[Material supplied Boundary: Start]
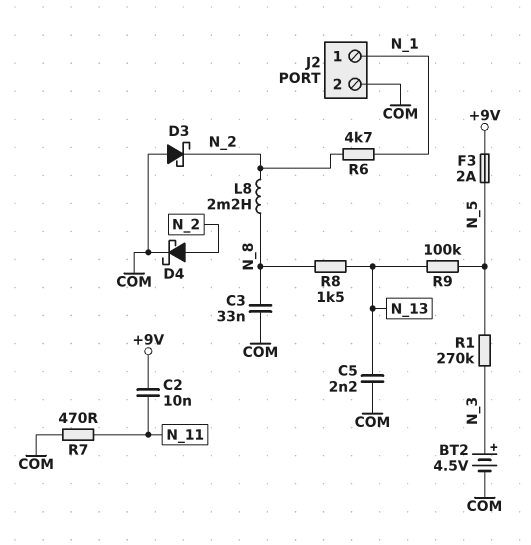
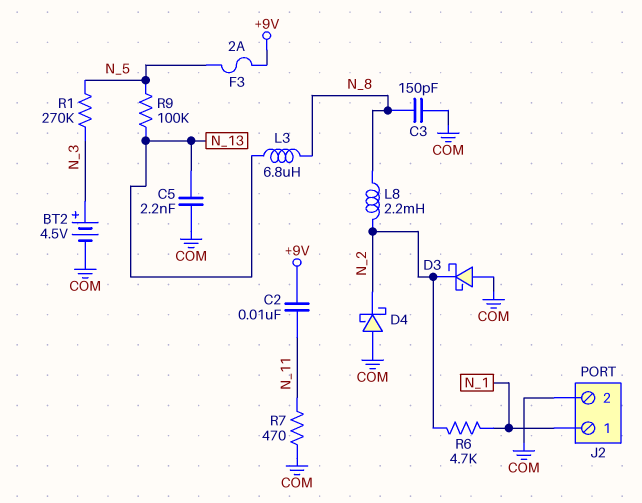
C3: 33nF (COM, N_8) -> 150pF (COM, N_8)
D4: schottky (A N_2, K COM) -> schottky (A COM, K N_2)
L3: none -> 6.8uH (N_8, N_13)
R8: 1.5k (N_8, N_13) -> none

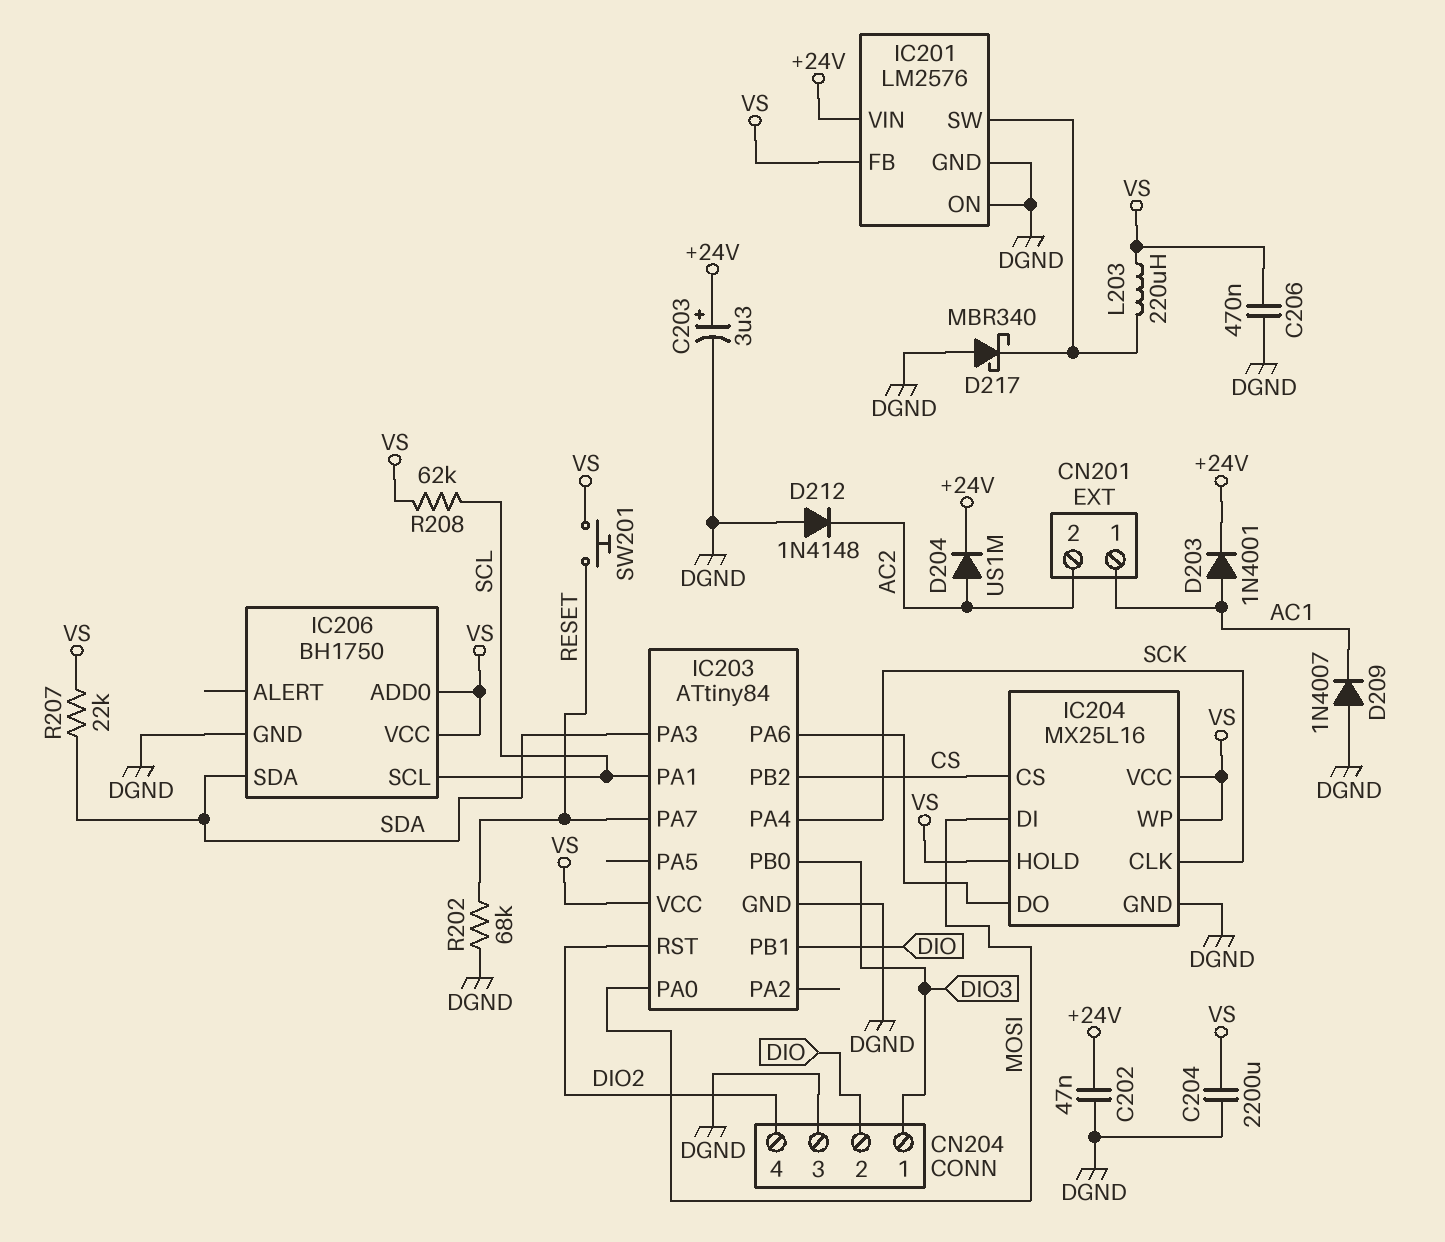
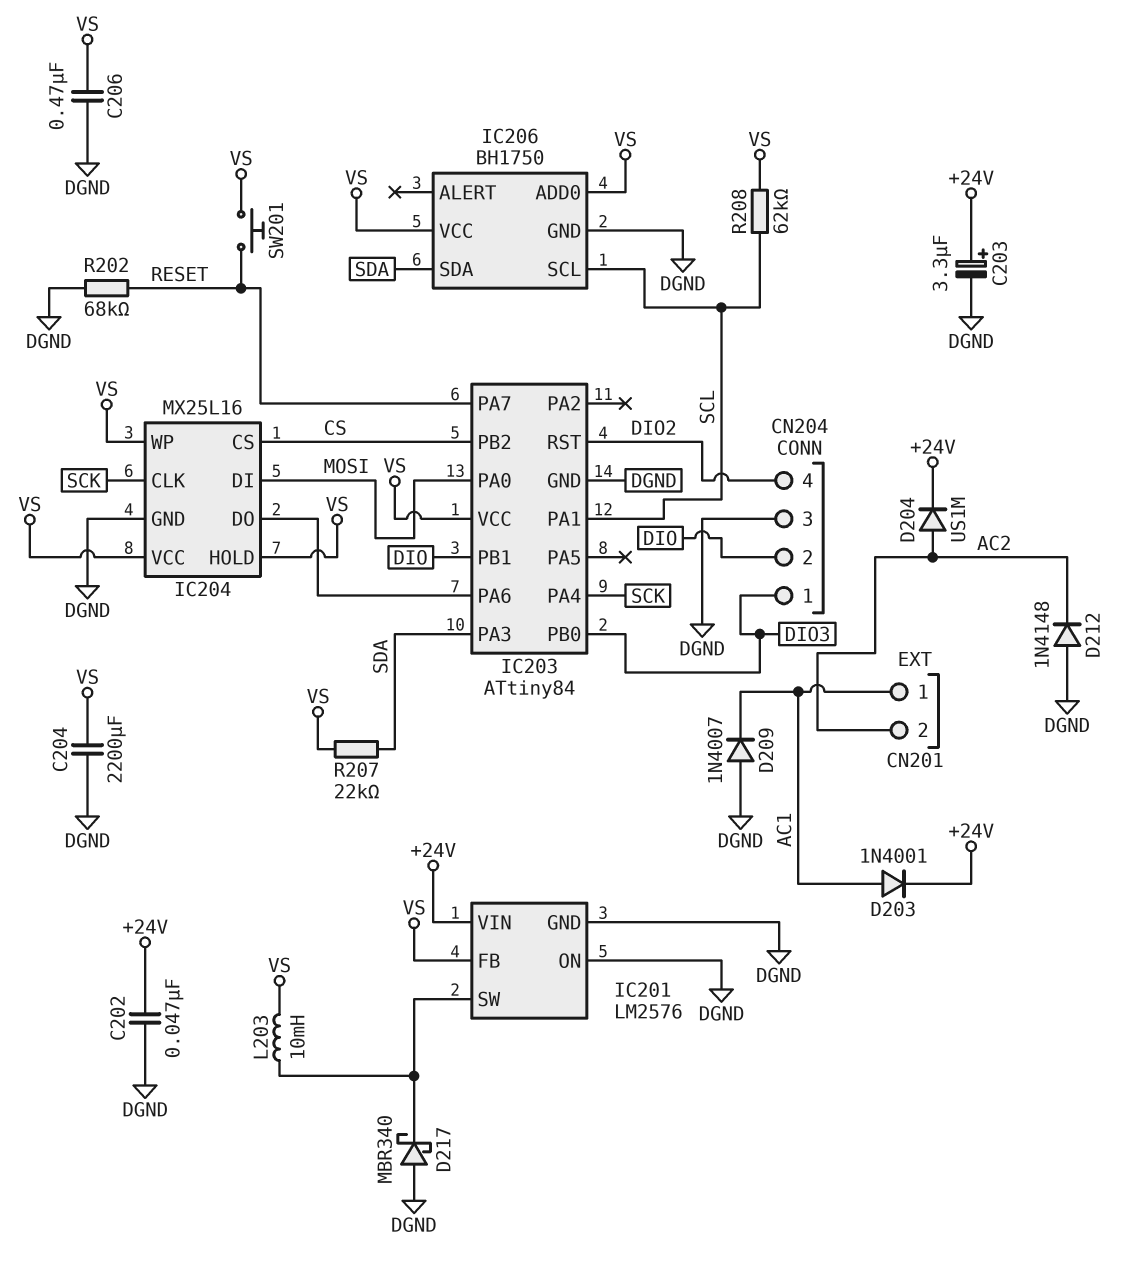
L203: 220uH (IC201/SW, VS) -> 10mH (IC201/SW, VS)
[Material supplied Boundary: End]
[Material supplied Boundary: Start]
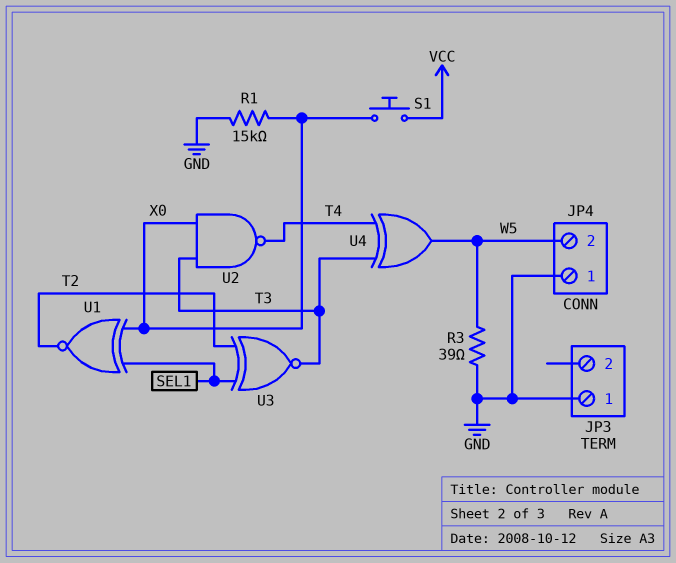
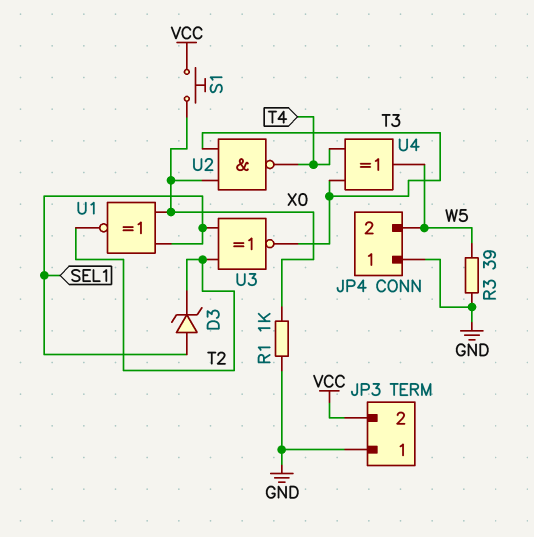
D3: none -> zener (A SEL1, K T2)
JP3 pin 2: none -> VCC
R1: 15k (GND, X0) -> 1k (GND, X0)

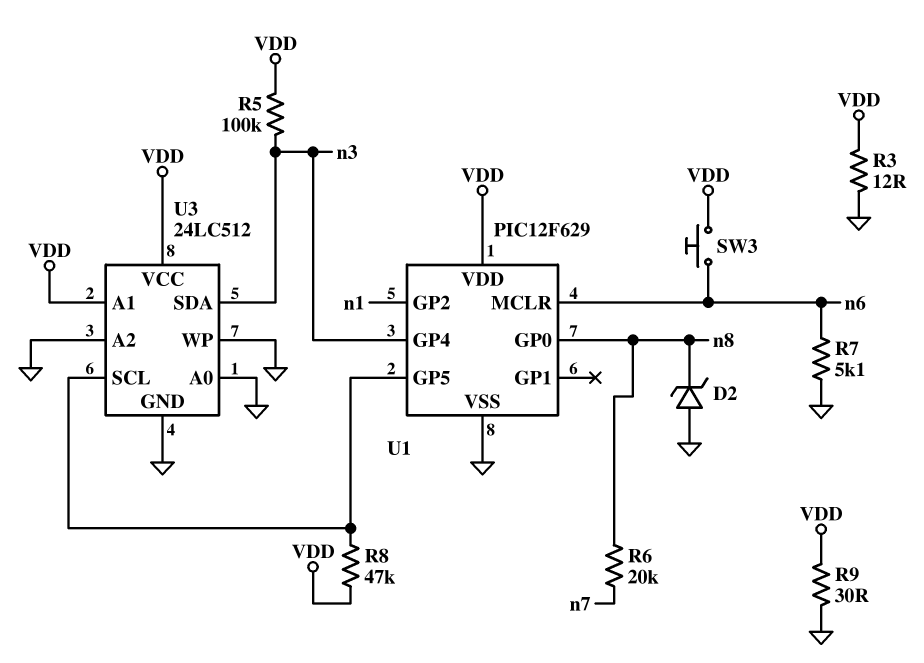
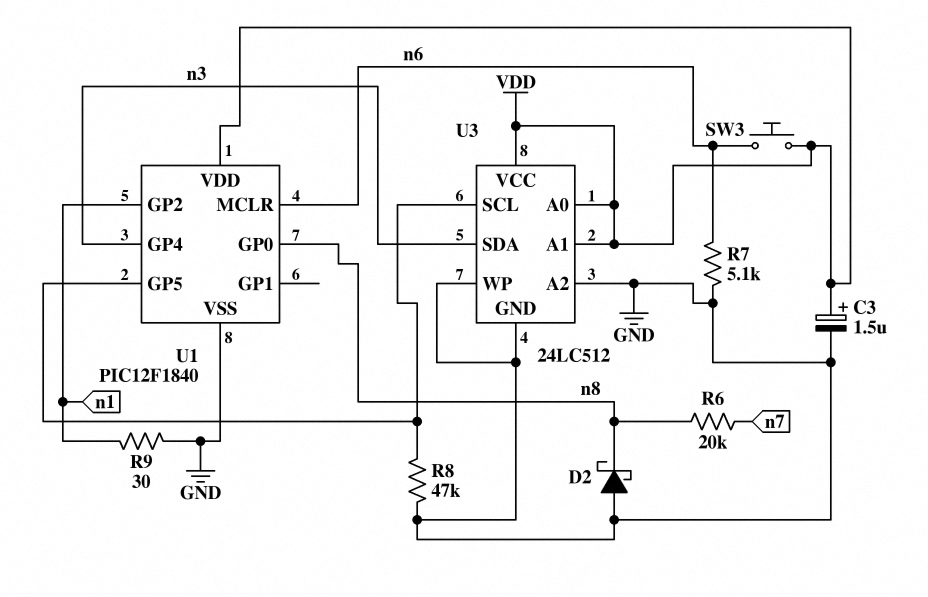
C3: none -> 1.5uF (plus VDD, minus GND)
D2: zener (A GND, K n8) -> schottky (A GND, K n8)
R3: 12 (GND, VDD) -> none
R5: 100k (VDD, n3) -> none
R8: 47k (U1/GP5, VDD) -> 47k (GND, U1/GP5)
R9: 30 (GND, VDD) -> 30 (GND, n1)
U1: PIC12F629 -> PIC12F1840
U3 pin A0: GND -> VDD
[Material supplied Boundary: End]
[Material supplied Boundary: Start]
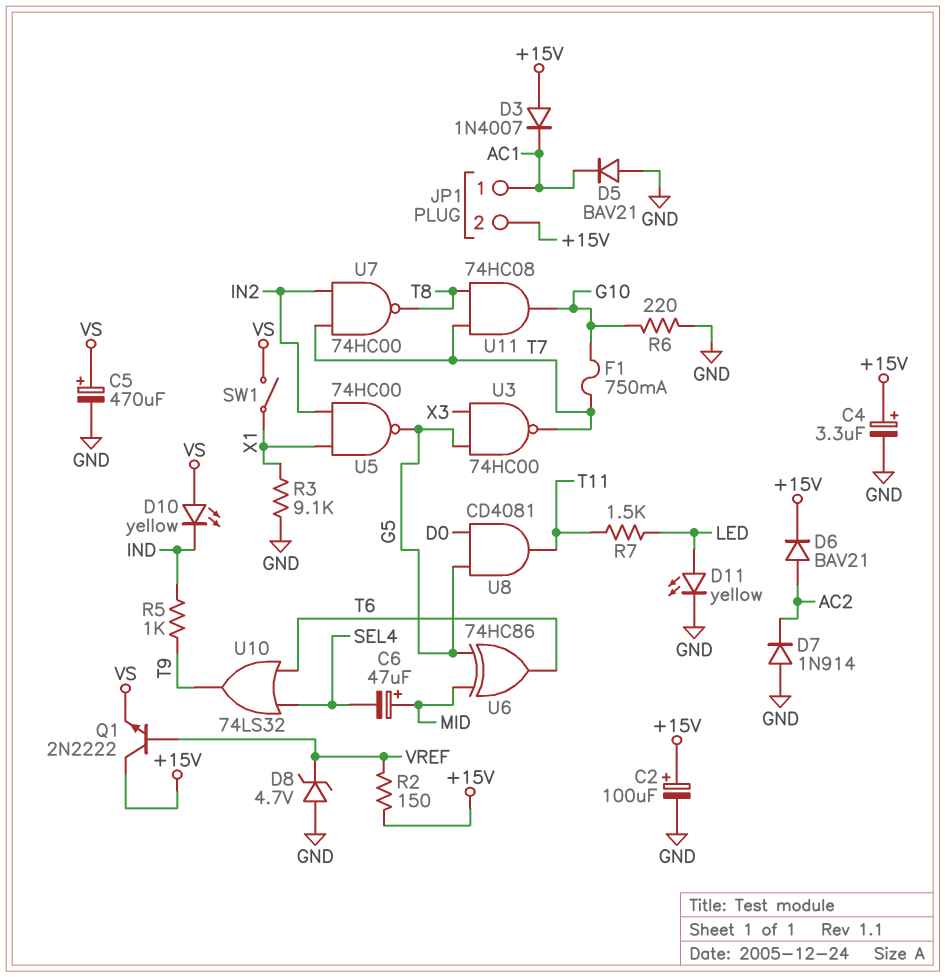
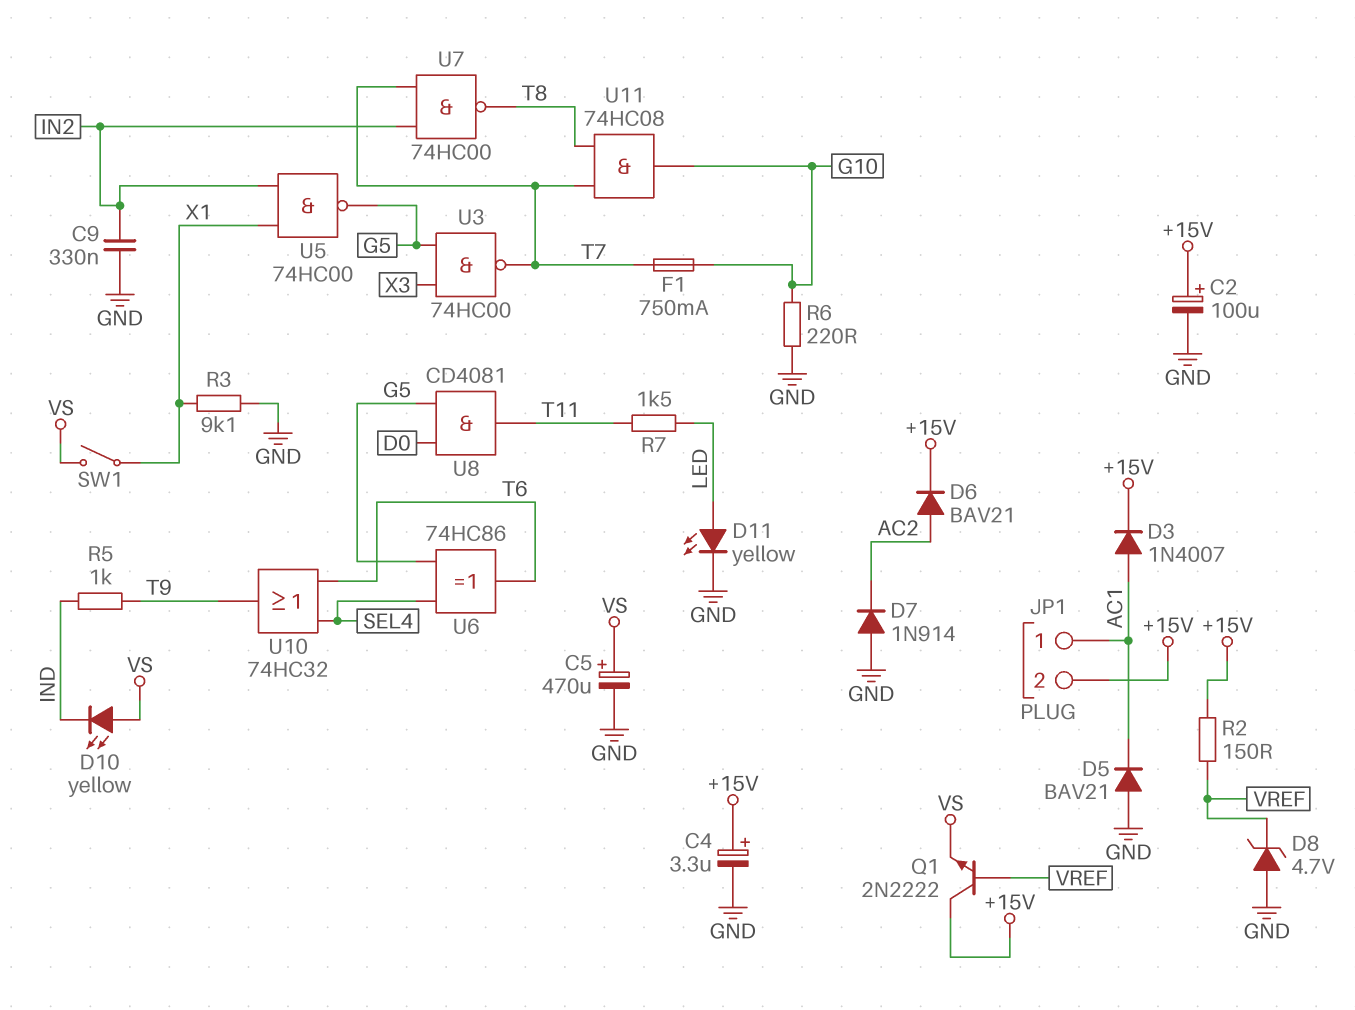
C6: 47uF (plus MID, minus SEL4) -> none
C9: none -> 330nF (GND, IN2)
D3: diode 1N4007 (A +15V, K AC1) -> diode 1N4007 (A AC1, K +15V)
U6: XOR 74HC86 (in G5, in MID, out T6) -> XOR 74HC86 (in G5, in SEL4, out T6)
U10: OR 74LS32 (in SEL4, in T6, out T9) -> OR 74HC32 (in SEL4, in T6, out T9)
[Material supplied Boundary: End]
(To do): Above are records; repeat only the lines starting at the line with "C3: none -> 1.5uF (plus VDD, minus GND)" and ending at the line with "U3 pin A0: GND -> VDD", exactly as they appear, both included.

(Solution to the exercise):
C3: none -> 1.5uF (plus VDD, minus GND)
D2: zener (A GND, K n8) -> schottky (A GND, K n8)
R3: 12 (GND, VDD) -> none
R5: 100k (VDD, n3) -> none
R8: 47k (U1/GP5, VDD) -> 47k (GND, U1/GP5)
R9: 30 (GND, VDD) -> 30 (GND, n1)
U1: PIC12F629 -> PIC12F1840
U3 pin A0: GND -> VDD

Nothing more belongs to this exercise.